--- TASK DATA Enclosed Below ---

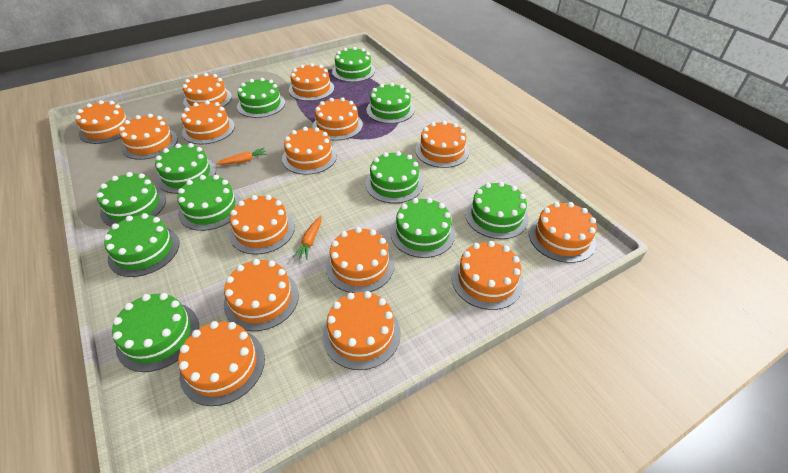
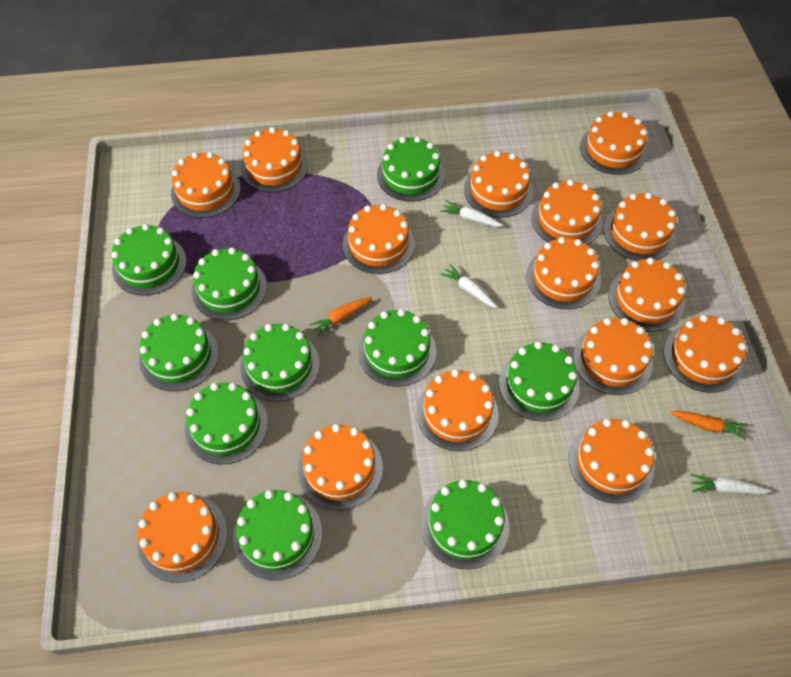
green cake: 11 -> 10
white carrot: 0 -> 3

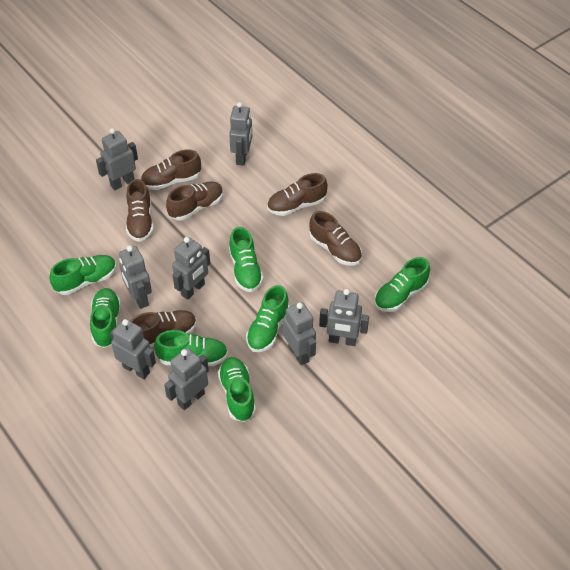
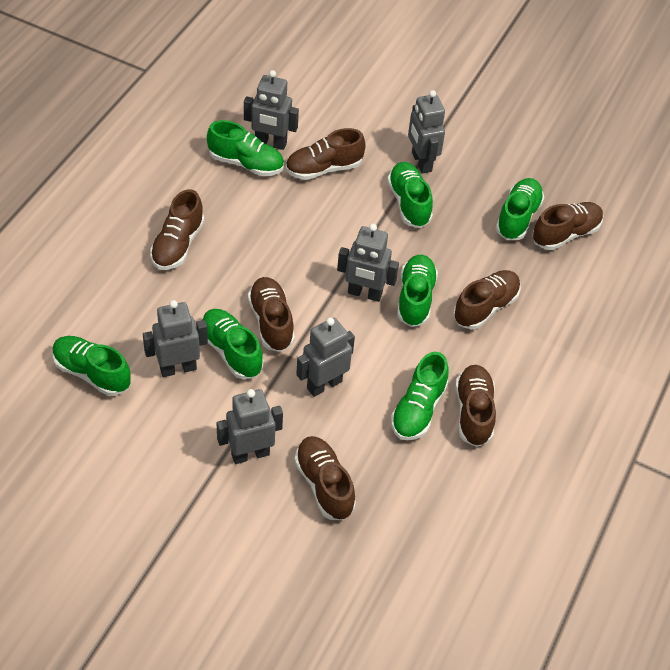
brown shoe: 6 -> 7
grey robot: 8 -> 6

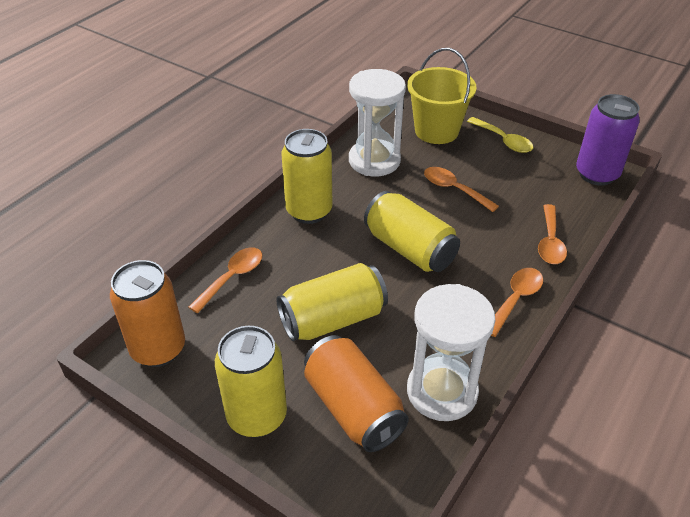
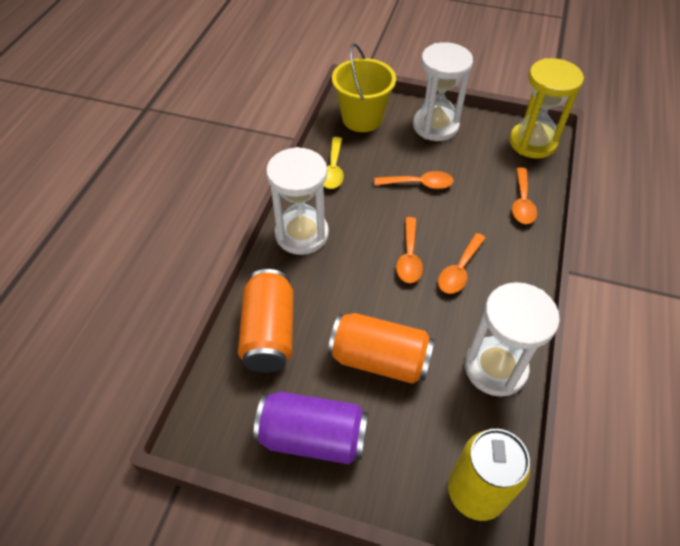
white hourglass: 2 -> 3
yellow can: 4 -> 1
yellow hourglass: 0 -> 1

--- End of Enclosed TASK DATA ---

Print every entry above verbatim but drop the images.

green cake: 11 -> 10
white carrot: 0 -> 3

brown shoe: 6 -> 7
grey robot: 8 -> 6

white hourglass: 2 -> 3
yellow can: 4 -> 1
yellow hourglass: 0 -> 1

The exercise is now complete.